Stored items from a collection:

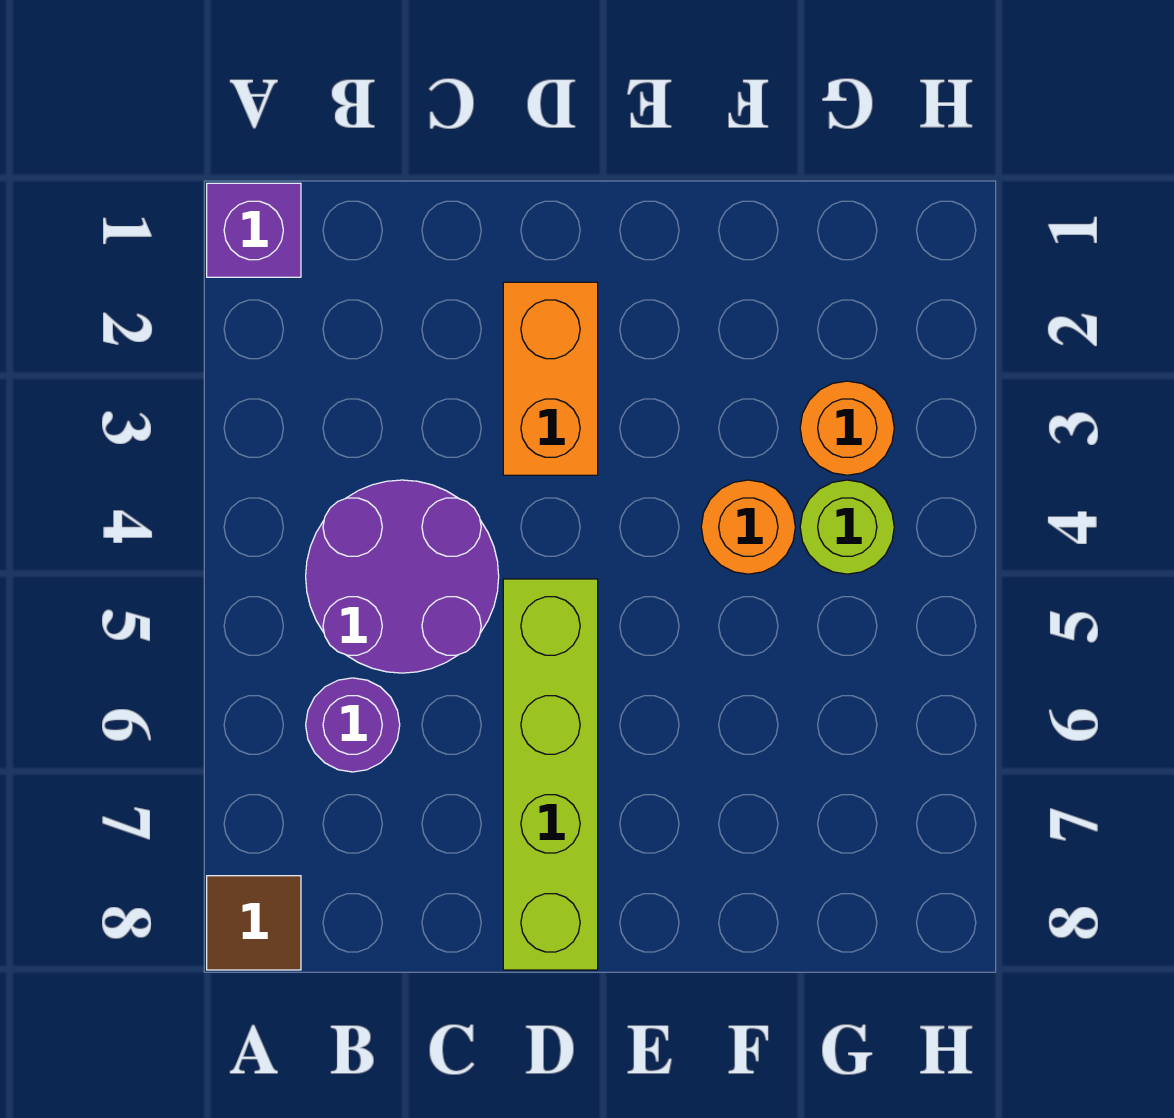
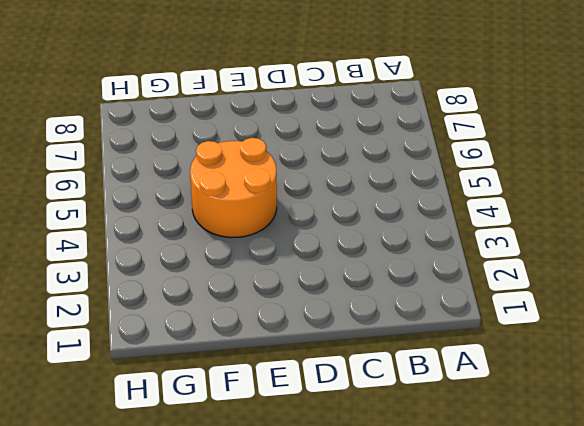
orange 2x2 round brick [190,138,277,238] -> orange 1x1 round brick [701,480,795,574]
none -> purple 1x1 brick [207,183,301,277]
none -> brown 1x1 tile [207,876,301,970]

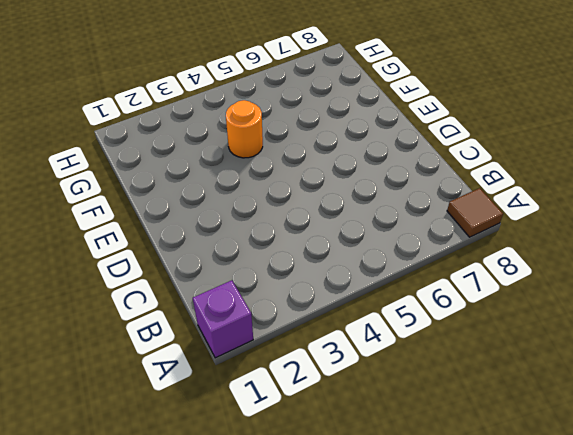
none -> purple 2x2 round brick [306,480,499,673]
none -> purple 1x1 round brick [306,678,400,772]

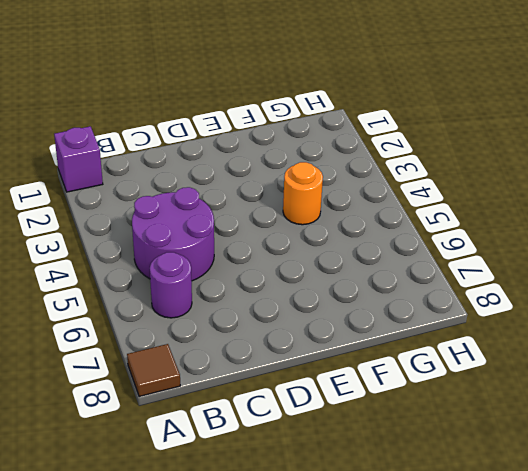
none -> orange 1x2 brick [503,282,598,475]
none -> lime 1x4 brick [503,579,598,970]

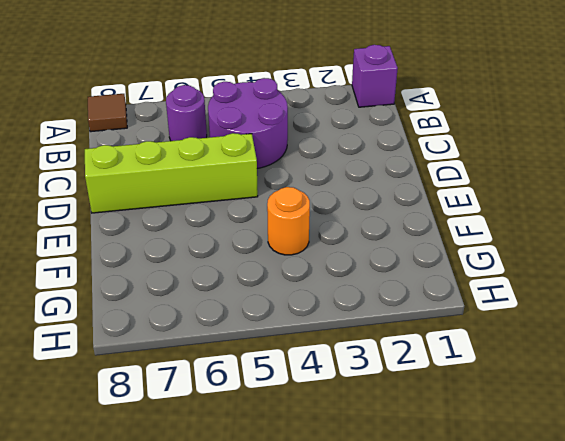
none -> orange 1x2 brick [503,282,598,475]
none -> orange 1x1 round brick [800,381,894,475]

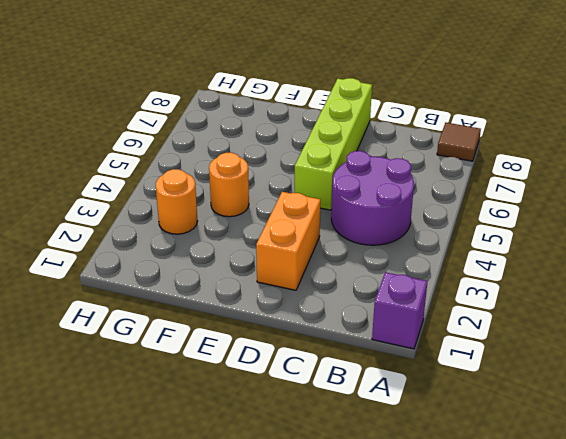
none -> purple 1x1 round brick [306,678,400,772]
none -> lime 1x1 round brick [800,480,894,574]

:: YOUR OBJECTIVE ::
Copy out only the lines beginning at the line with "none -> purple 1x1 brick [207,183,301,277]" and ending at the last line of the entries. Keep them exact; drop pictures.

:: SOLUTION FOR THIS TASK ::
none -> purple 1x1 brick [207,183,301,277]
none -> brown 1x1 tile [207,876,301,970]

none -> purple 2x2 round brick [306,480,499,673]
none -> purple 1x1 round brick [306,678,400,772]

none -> orange 1x2 brick [503,282,598,475]
none -> lime 1x4 brick [503,579,598,970]

none -> orange 1x2 brick [503,282,598,475]
none -> orange 1x1 round brick [800,381,894,475]

none -> purple 1x1 round brick [306,678,400,772]
none -> lime 1x1 round brick [800,480,894,574]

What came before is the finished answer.